§ **GIVEN RECORDS**:
= Beginning of Section =
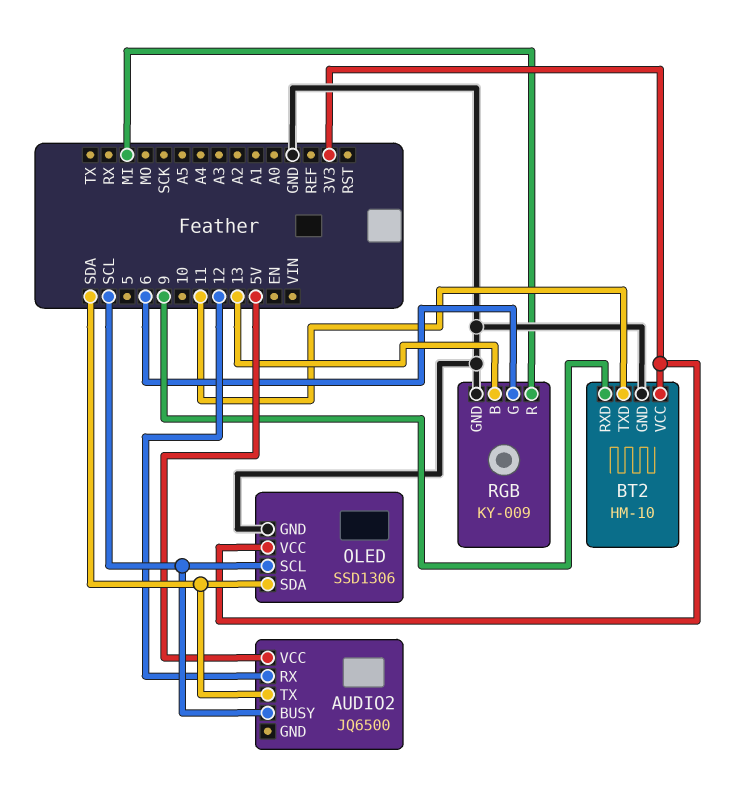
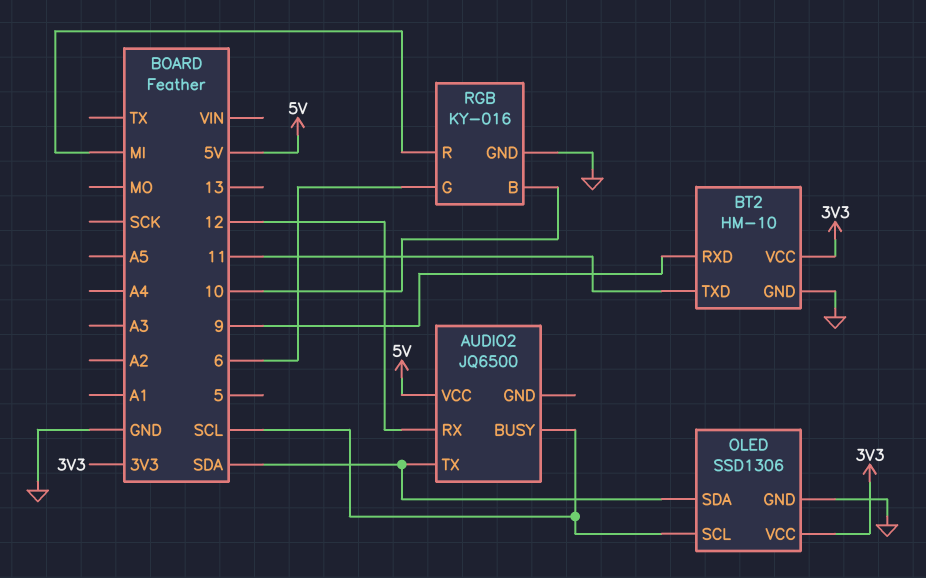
RGB: KY-009 -> KY-016
RGB pin B: 13 -> 10

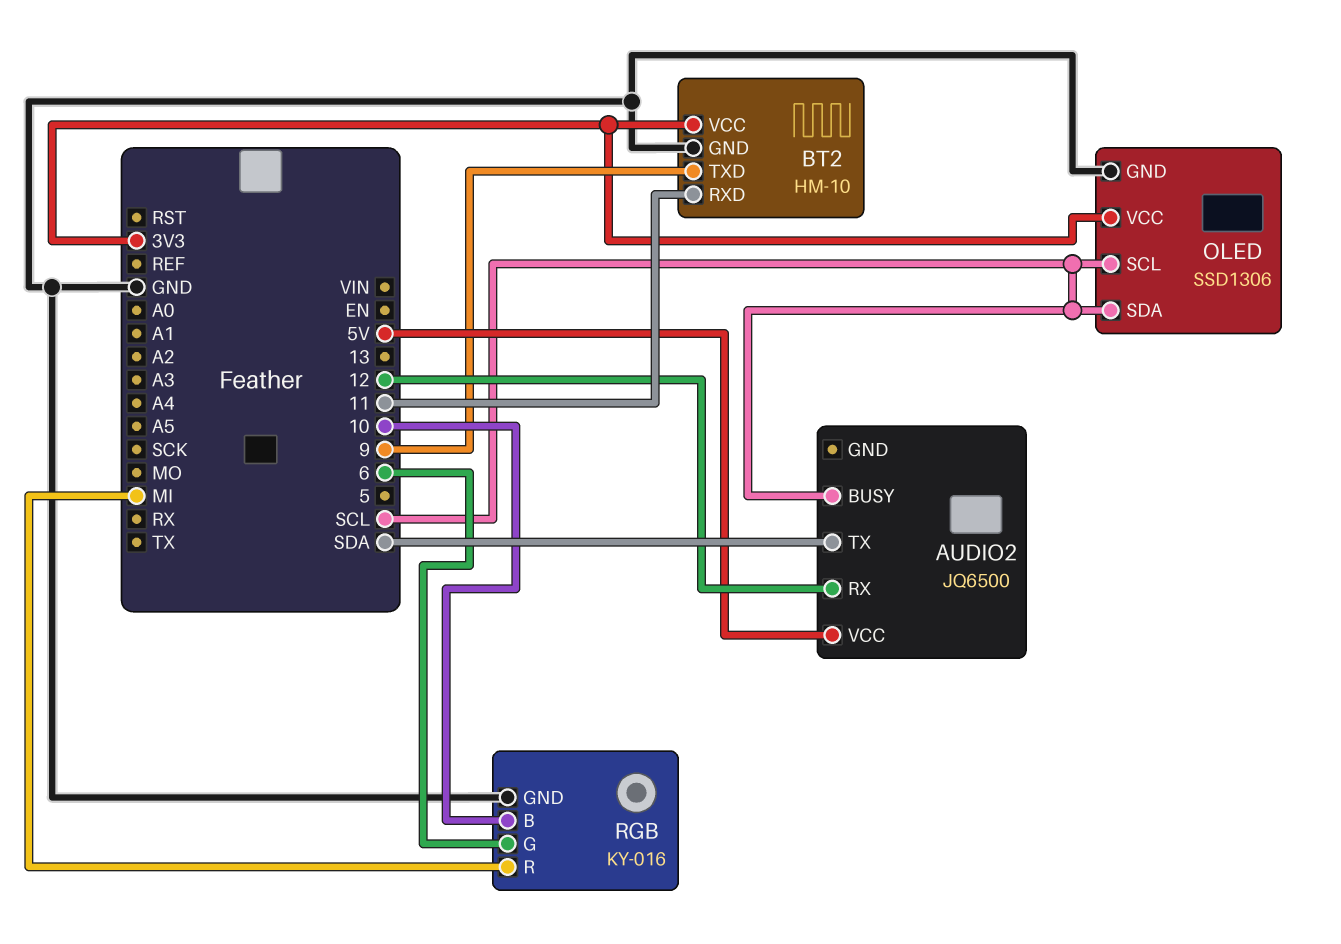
BT2 pin RXD: 9 -> 11
BT2 pin TXD: 11 -> 9
OLED pin SDA: SDA -> SCL

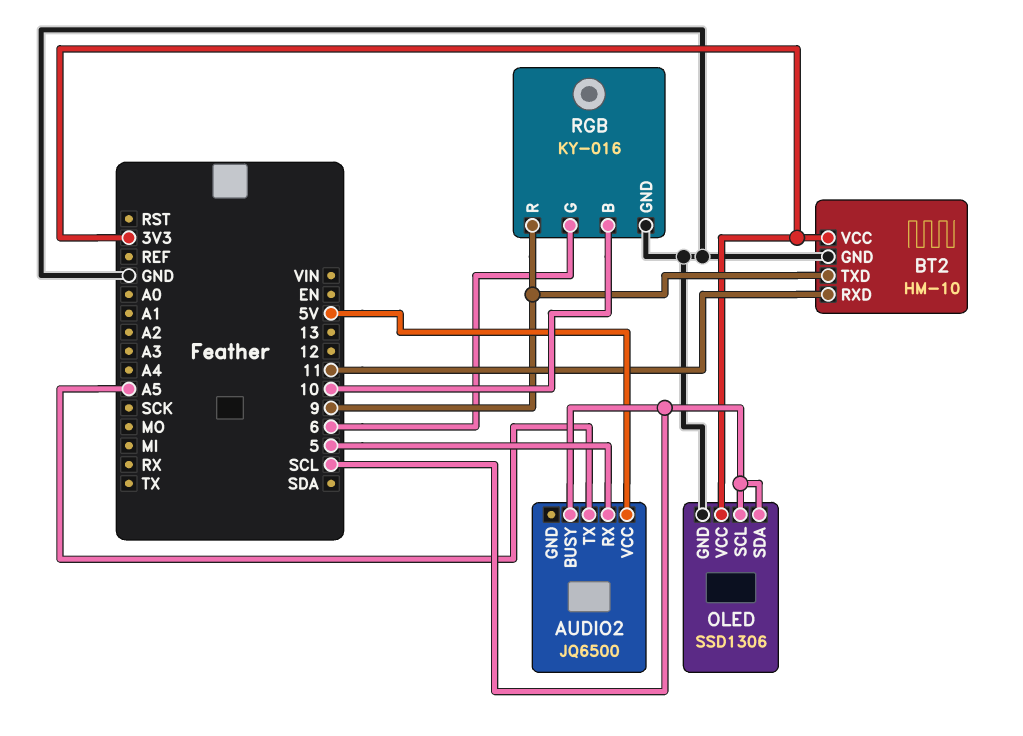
AUDIO2 pin RX: 12 -> 5
AUDIO2 pin TX: SDA -> A5
RGB pin R: MI -> 9

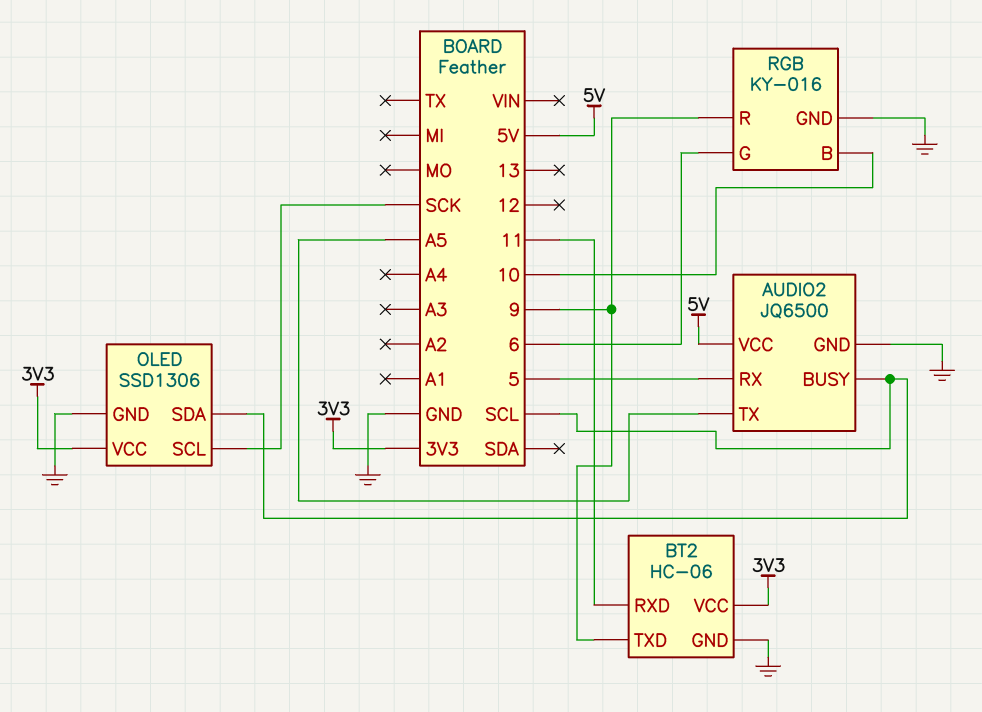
AUDIO2 pin GND: none -> GND
BT2: HM-10 -> HC-06
OLED pin SCL: SCL -> SCK

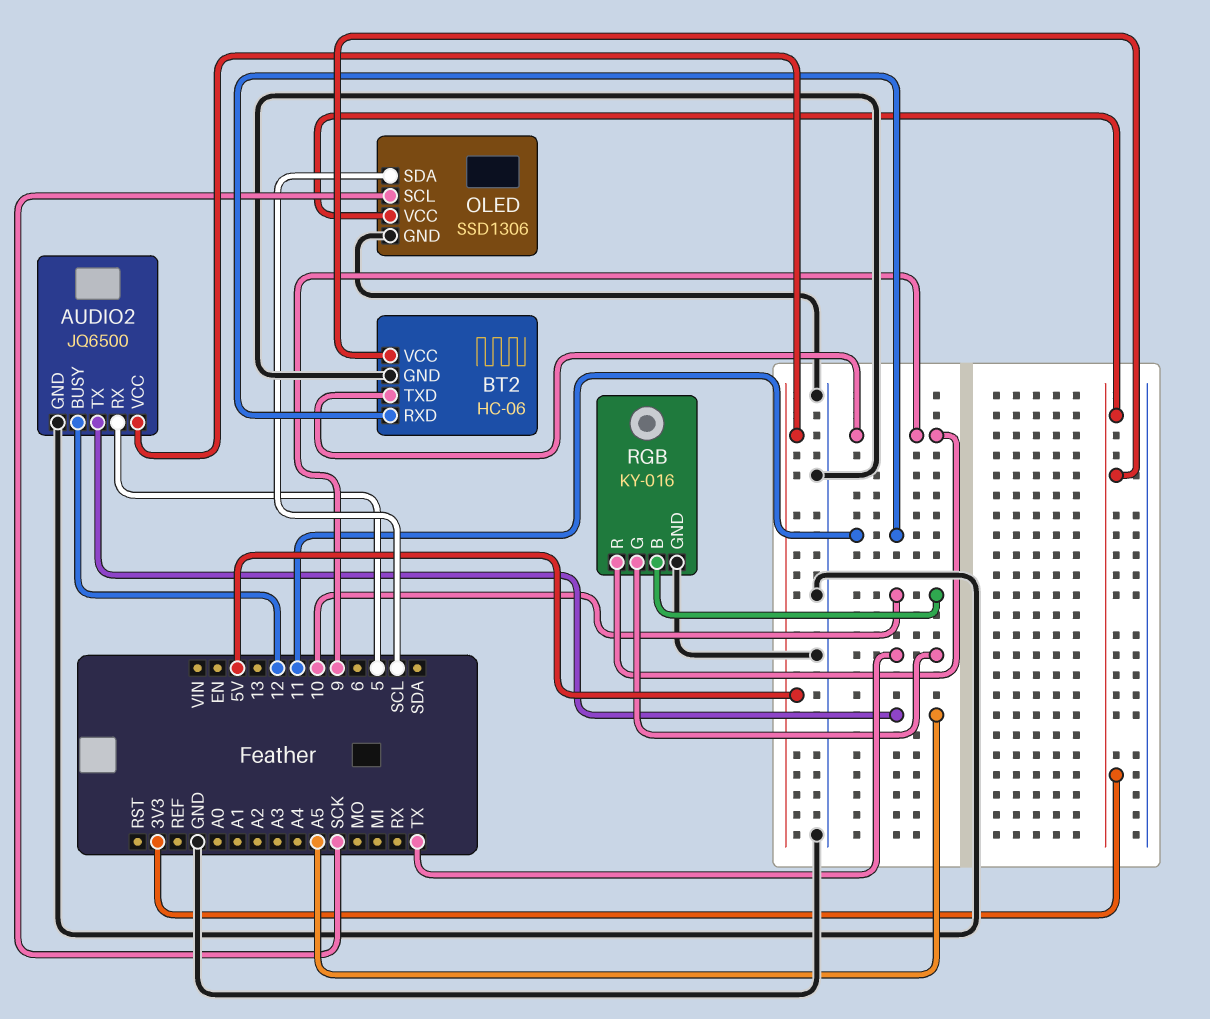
AUDIO2 pin BUSY: SCL -> 12
RGB pin G: 6 -> TX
= End of Section =
§ **DIRECTIONS**:
The lines to copy are those in the records above containing the word "OLED".

§ **ANSWER BELOW**:
OLED pin SDA: SDA -> SCL
OLED pin SCL: SCL -> SCK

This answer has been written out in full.